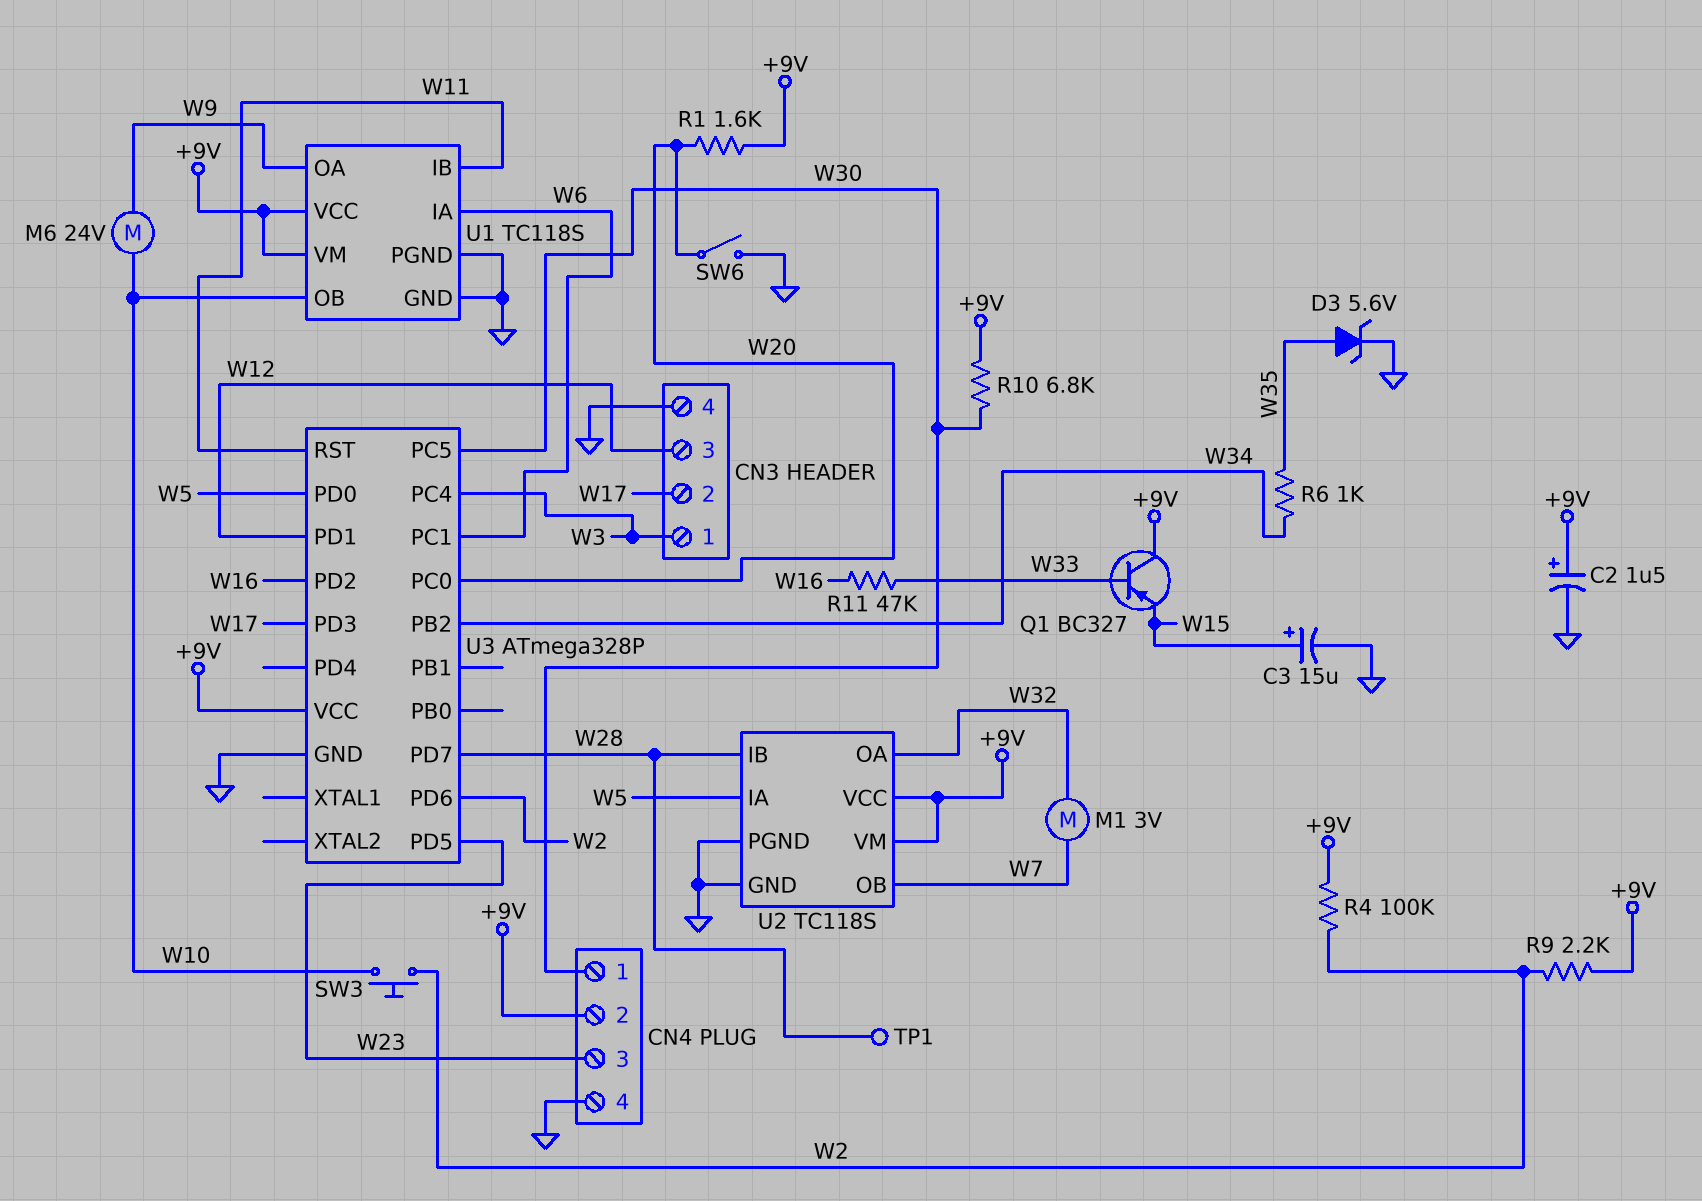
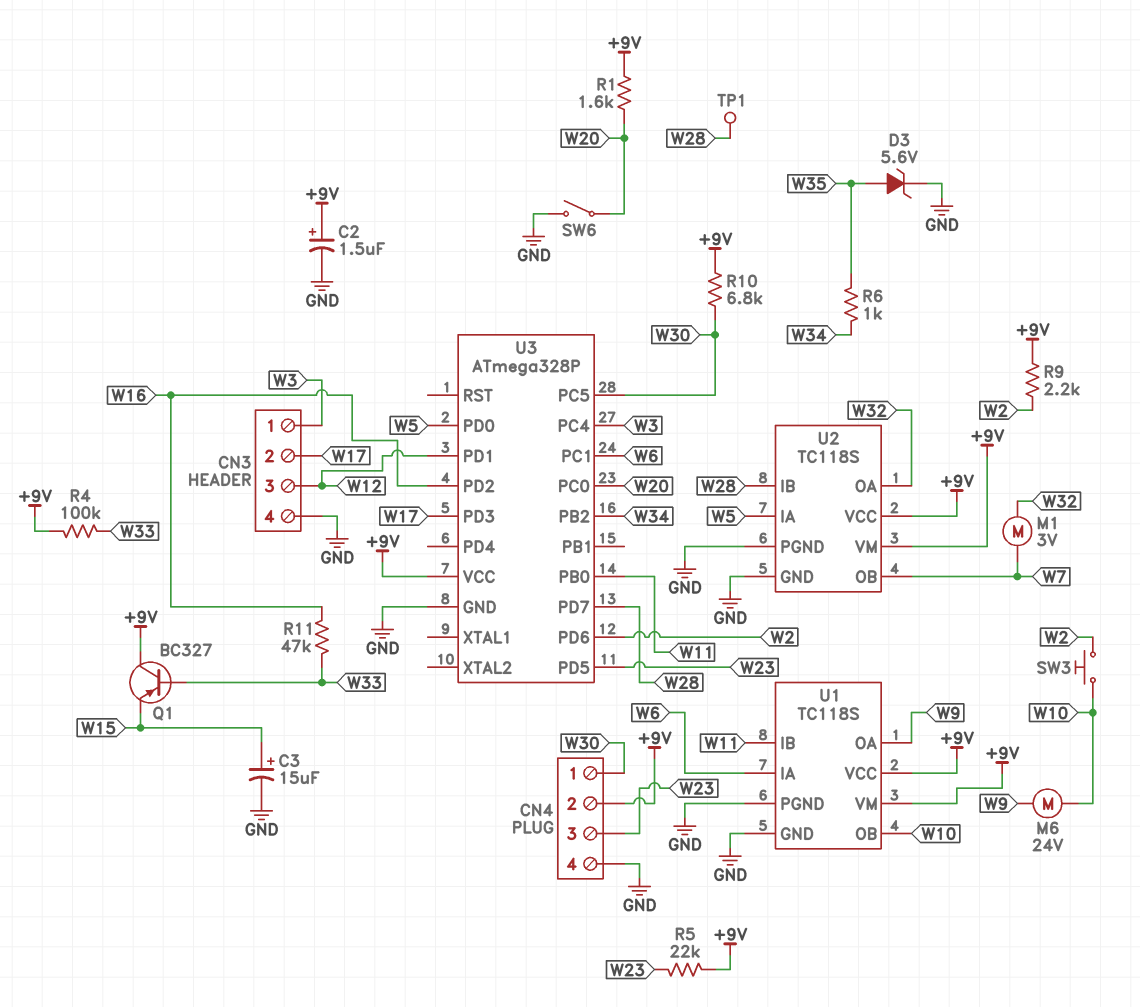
R4: 100k (+9V, W2) -> 100k (+9V, W33)
R5: none -> 22k (+9V, W23)
U3 pin PB0: none -> W11
U3 pin RST: W11 -> none

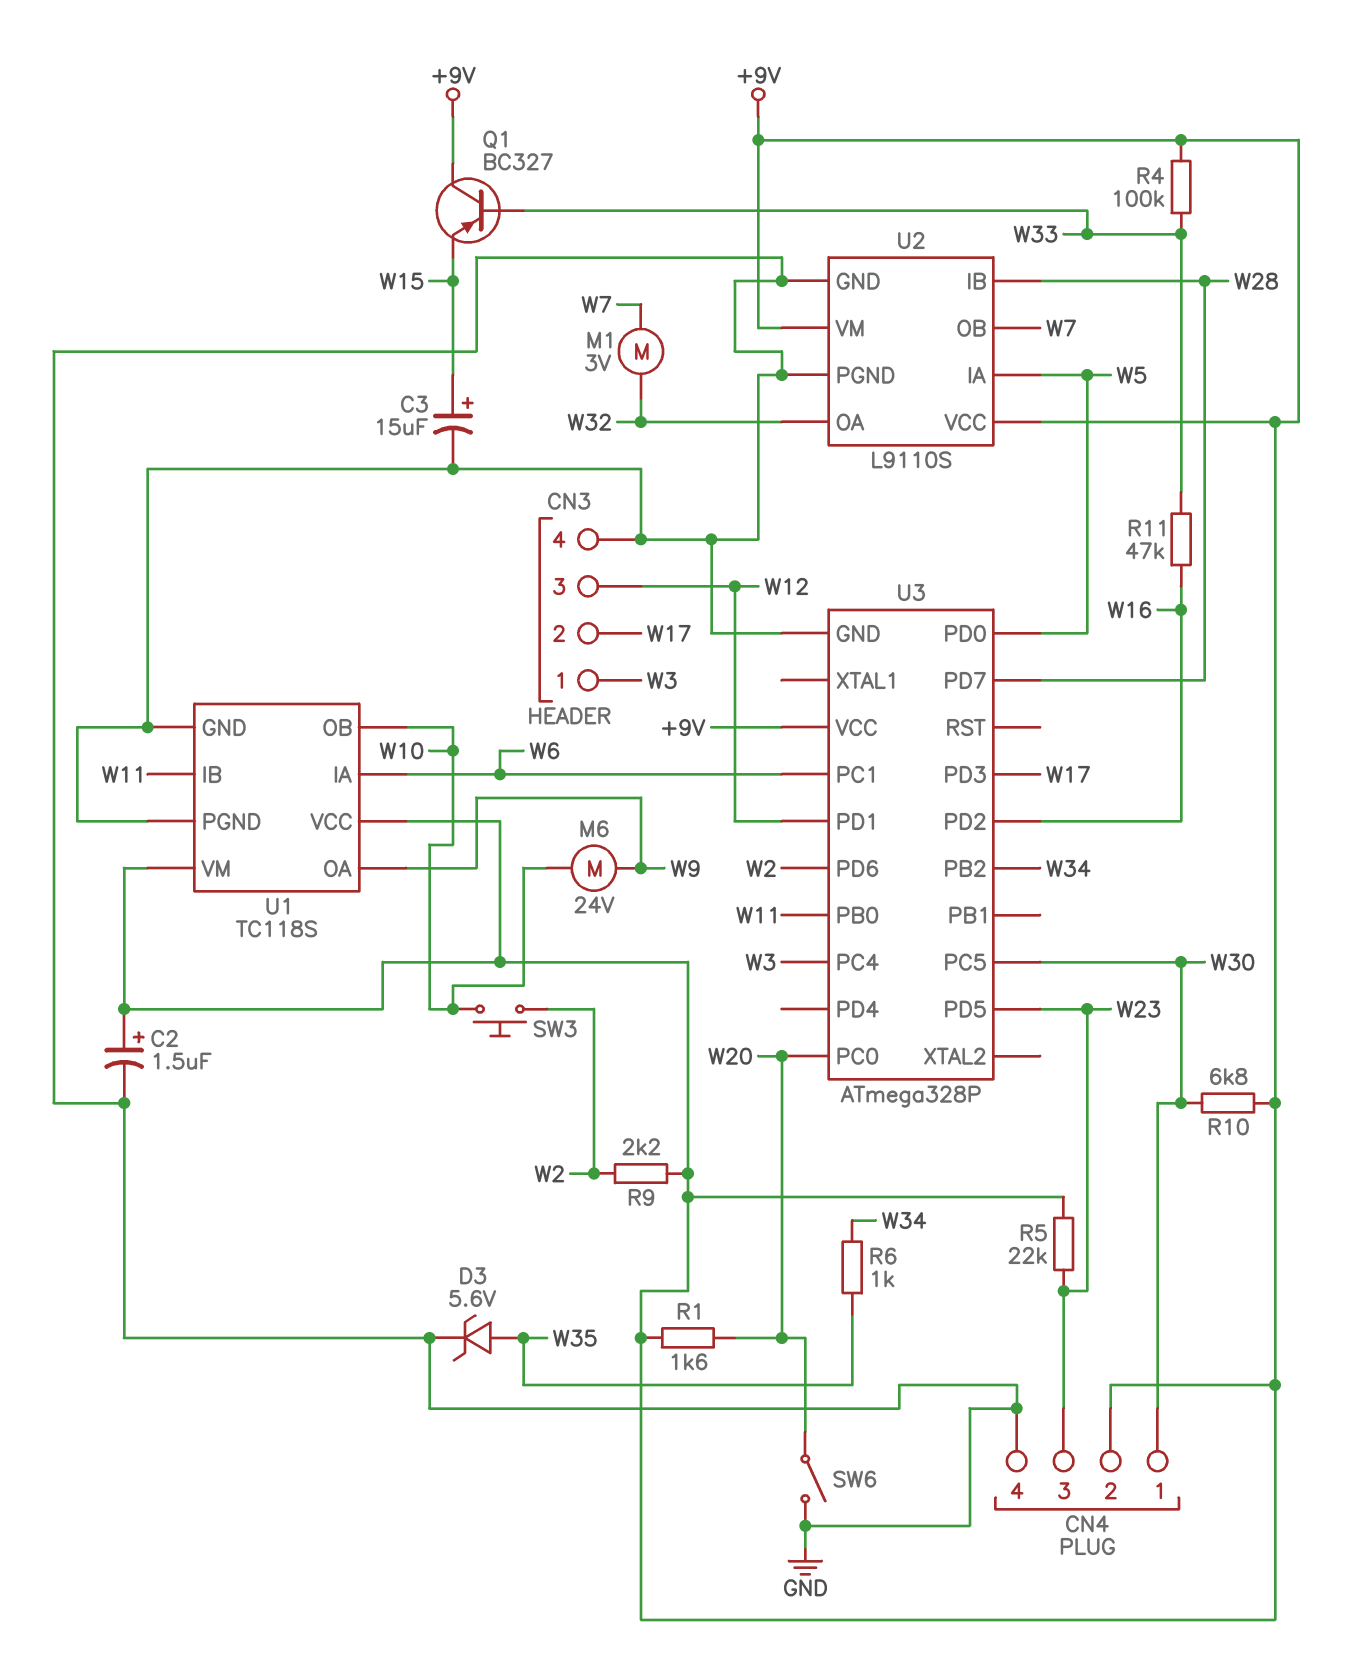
TP1: test point (W28) -> none
U2: TC118S -> L9110S

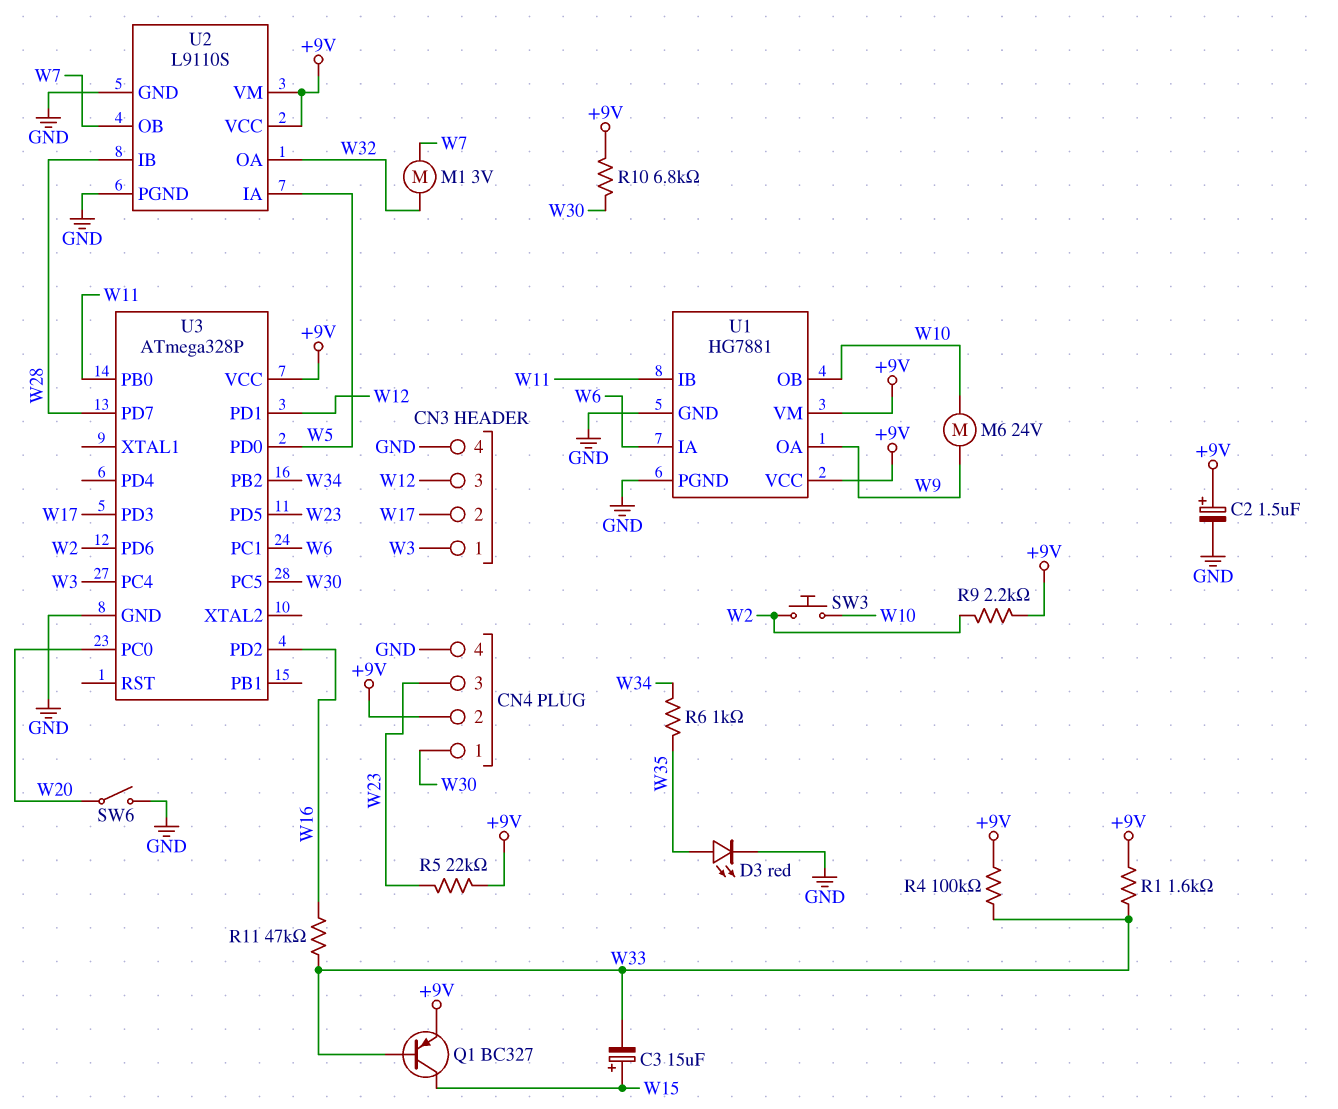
C3: 15uF (plus W15, minus GND) -> 15uF (plus W15, minus W33)
D3: zener 5.6V (A W35, K GND) -> LED red (A W35, K GND)
Q1: PNP BC327 (B W33, C +9V, E W15) -> PNP BC327 (B W33, C W15, E +9V)
R1: 1.6k (+9V, W20) -> 1.6k (+9V, W33)
U1: TC118S -> HG7881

=-=-=

Directions for this task ::
Where a line of the records contains the word "none", count it; state only the final tally.

Answer section ::
4